» Your goal: Gather all lines in the entries below that include the word "notebook".

# # # # #

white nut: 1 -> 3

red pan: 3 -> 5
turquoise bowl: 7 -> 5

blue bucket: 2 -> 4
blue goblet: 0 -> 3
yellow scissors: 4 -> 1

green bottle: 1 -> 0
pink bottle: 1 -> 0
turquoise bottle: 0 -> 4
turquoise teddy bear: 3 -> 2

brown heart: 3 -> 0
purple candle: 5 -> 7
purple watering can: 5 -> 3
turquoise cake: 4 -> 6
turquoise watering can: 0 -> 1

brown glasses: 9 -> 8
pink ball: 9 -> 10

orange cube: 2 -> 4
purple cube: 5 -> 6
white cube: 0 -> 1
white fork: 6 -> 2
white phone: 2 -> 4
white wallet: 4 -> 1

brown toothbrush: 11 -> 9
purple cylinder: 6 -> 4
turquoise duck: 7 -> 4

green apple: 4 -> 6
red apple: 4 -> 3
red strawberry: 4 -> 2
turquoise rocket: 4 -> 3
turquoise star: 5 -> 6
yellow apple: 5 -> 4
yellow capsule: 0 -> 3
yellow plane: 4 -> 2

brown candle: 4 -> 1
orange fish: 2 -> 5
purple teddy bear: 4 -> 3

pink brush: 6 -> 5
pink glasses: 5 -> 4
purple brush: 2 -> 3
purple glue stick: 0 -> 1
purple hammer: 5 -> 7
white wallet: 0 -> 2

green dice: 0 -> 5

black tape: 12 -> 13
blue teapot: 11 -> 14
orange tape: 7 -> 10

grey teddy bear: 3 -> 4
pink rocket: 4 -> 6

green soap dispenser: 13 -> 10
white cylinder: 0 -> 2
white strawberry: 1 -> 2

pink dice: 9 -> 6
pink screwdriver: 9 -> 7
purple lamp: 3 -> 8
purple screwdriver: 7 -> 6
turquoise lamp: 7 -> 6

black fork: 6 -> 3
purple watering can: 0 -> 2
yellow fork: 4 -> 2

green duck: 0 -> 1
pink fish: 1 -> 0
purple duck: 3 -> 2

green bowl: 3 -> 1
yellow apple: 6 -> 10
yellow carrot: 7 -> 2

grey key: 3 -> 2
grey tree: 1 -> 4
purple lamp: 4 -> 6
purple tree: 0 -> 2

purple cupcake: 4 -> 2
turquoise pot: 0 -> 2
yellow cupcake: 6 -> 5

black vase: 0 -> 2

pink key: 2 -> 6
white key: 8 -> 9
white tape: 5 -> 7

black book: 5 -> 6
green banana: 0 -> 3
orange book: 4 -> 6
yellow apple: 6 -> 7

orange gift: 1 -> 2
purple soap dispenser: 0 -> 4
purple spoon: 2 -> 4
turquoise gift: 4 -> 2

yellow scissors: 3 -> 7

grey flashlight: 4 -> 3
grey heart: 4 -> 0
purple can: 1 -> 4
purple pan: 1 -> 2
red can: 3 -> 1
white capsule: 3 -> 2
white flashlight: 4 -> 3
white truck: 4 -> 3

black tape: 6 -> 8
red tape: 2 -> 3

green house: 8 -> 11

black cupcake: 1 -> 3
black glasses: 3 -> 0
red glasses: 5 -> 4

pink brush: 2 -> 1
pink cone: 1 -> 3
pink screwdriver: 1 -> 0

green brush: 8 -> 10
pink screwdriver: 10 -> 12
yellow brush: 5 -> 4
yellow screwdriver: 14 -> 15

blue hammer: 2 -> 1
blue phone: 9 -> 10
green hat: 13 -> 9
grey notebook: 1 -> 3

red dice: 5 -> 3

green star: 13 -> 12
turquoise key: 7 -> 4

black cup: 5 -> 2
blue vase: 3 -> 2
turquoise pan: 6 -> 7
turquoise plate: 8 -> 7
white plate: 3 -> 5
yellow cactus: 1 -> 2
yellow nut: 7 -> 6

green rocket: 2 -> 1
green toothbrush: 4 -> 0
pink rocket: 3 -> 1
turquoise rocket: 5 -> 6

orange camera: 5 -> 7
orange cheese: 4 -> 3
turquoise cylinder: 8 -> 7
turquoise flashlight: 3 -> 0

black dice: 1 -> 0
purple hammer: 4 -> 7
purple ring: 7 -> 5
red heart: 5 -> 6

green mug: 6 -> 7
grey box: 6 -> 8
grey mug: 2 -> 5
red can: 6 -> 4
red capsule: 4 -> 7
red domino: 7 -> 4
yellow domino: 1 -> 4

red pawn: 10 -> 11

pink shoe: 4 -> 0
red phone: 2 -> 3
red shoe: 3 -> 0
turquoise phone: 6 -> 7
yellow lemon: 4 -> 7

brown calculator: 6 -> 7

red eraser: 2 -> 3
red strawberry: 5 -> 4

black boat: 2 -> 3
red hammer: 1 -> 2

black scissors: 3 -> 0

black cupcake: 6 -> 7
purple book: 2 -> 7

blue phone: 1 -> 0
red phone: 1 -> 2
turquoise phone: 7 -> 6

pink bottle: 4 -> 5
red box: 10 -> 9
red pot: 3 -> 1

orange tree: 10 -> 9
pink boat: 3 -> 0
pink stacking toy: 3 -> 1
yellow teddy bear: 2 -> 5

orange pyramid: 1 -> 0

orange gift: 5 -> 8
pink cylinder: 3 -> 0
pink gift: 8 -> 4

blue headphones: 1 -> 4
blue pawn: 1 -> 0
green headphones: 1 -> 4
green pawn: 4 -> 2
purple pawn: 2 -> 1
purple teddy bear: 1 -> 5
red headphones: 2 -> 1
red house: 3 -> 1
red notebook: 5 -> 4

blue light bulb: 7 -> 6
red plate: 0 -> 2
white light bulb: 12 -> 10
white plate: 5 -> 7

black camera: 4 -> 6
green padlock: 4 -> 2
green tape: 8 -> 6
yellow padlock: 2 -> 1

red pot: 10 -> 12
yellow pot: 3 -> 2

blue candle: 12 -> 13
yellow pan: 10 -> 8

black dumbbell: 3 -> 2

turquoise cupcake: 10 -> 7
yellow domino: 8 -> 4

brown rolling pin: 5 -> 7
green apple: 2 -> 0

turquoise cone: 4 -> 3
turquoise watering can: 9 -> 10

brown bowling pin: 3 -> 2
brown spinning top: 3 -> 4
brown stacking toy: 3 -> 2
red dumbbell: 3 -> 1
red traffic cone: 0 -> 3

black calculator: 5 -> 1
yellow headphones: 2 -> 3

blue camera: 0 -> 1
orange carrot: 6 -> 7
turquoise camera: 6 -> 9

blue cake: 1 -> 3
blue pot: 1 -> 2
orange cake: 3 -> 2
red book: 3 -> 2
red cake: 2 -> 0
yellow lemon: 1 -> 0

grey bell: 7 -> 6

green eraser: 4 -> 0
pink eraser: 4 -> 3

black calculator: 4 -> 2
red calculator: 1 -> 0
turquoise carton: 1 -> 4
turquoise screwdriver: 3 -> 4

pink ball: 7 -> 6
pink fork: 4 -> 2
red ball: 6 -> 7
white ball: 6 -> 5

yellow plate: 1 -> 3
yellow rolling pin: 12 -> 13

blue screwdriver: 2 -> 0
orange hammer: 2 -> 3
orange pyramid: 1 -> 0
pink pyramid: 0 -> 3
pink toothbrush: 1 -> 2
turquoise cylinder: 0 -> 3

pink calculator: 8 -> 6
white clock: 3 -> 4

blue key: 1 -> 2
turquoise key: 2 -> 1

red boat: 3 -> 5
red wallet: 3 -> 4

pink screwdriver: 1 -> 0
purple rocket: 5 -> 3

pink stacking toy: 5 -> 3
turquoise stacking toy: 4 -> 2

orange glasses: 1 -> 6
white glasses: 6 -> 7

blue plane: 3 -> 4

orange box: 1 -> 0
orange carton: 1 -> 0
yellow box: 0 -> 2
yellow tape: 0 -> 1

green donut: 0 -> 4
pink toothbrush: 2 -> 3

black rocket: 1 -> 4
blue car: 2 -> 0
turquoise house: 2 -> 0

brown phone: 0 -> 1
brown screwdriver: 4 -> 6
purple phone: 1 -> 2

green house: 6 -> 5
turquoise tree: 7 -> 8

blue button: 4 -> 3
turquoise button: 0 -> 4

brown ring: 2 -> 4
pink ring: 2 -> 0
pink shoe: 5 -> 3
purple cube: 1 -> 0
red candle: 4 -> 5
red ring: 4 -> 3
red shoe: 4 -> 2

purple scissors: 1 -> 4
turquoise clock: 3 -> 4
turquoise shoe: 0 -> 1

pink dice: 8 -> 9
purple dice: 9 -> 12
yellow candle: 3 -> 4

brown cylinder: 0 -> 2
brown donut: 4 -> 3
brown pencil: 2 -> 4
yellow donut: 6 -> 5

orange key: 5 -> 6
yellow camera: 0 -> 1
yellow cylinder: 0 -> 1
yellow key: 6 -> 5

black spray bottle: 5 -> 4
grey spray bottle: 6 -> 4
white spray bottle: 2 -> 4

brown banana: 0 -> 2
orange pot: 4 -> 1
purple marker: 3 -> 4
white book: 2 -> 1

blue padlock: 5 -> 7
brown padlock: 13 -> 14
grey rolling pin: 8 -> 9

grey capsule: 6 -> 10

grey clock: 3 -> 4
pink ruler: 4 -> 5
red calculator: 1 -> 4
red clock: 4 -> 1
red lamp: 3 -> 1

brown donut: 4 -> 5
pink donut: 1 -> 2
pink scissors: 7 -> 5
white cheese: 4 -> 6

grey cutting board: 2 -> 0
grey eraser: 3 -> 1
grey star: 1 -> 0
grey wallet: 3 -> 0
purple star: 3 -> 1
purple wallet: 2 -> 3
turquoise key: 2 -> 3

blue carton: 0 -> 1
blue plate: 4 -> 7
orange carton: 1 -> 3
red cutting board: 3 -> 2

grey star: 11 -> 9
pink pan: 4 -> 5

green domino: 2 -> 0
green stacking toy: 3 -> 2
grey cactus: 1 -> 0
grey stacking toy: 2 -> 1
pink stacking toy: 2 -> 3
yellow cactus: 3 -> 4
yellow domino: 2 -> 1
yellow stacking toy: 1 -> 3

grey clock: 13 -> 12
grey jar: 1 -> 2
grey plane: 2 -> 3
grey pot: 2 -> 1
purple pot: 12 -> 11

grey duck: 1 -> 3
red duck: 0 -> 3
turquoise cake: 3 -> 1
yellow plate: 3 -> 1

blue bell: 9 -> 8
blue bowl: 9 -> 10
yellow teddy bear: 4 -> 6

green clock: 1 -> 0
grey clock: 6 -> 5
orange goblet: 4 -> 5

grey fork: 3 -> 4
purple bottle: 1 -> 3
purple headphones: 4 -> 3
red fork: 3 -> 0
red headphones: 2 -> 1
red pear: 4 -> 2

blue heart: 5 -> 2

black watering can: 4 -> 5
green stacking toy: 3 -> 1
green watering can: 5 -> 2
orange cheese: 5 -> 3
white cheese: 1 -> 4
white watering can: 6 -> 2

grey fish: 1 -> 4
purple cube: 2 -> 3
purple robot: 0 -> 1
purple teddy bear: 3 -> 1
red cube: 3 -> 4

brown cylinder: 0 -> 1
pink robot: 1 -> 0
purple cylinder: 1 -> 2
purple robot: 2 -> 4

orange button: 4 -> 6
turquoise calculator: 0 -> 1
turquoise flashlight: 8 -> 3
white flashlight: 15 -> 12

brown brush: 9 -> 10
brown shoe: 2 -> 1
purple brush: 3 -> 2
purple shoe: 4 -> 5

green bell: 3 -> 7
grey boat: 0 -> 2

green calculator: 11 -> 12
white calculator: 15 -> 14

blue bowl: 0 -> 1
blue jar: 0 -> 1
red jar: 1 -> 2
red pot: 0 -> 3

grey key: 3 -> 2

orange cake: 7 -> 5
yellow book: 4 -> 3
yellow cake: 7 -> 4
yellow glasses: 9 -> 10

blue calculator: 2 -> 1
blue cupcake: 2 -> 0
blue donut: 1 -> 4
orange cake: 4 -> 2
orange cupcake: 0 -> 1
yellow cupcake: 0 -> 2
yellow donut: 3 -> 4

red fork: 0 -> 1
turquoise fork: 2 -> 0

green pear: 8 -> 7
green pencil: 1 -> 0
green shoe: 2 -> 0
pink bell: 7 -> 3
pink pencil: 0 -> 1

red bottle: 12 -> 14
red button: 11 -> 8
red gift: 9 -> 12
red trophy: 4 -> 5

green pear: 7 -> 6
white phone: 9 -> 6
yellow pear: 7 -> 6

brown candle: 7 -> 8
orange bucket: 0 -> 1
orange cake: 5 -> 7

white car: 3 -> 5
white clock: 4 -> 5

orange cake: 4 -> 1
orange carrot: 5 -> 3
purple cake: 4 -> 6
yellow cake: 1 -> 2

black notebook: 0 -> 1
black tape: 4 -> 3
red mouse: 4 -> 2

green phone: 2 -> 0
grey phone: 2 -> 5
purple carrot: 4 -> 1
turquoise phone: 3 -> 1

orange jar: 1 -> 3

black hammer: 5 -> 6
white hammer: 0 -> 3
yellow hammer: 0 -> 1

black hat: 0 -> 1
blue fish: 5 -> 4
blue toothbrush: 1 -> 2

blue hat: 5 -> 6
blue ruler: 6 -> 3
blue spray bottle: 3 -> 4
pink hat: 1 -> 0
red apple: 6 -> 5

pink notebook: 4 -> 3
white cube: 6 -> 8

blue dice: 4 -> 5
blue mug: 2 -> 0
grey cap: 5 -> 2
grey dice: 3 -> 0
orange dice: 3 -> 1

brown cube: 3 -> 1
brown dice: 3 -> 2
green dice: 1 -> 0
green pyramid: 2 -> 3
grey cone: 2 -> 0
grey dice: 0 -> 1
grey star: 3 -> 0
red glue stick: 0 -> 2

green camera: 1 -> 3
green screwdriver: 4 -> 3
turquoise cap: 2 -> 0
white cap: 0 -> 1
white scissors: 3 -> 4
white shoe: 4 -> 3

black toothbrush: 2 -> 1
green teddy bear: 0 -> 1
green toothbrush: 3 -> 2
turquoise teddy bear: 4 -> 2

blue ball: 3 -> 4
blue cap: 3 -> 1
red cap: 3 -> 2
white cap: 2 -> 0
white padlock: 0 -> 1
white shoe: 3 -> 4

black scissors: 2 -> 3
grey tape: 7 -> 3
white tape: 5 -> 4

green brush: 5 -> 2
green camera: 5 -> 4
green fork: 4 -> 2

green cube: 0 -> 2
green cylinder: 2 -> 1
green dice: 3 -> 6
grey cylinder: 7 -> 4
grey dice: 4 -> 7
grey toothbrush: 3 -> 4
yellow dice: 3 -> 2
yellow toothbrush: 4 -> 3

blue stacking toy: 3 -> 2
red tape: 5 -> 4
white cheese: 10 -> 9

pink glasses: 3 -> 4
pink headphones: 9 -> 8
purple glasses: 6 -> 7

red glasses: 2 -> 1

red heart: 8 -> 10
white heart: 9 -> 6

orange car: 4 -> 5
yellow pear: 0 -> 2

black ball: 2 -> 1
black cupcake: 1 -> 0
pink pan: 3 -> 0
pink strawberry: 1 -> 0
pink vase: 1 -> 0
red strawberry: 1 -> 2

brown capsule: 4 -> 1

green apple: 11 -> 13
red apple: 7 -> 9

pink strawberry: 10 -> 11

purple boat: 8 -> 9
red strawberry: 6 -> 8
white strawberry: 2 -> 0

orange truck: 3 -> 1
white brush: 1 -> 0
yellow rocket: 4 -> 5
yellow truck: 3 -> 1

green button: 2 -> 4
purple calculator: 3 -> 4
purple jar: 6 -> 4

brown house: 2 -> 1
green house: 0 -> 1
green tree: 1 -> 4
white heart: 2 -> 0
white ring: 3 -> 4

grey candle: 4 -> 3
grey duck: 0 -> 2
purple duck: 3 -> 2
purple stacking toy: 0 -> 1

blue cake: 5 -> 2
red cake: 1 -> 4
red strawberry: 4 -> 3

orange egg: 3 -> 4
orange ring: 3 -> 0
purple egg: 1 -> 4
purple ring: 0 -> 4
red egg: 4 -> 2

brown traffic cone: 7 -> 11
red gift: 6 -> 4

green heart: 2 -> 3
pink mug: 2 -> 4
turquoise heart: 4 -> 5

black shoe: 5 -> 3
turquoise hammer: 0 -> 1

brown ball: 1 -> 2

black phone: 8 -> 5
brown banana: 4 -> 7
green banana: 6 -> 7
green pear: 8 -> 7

# # # # #

» Task solution:
grey notebook: 1 -> 3
red notebook: 5 -> 4
black notebook: 0 -> 1
pink notebook: 4 -> 3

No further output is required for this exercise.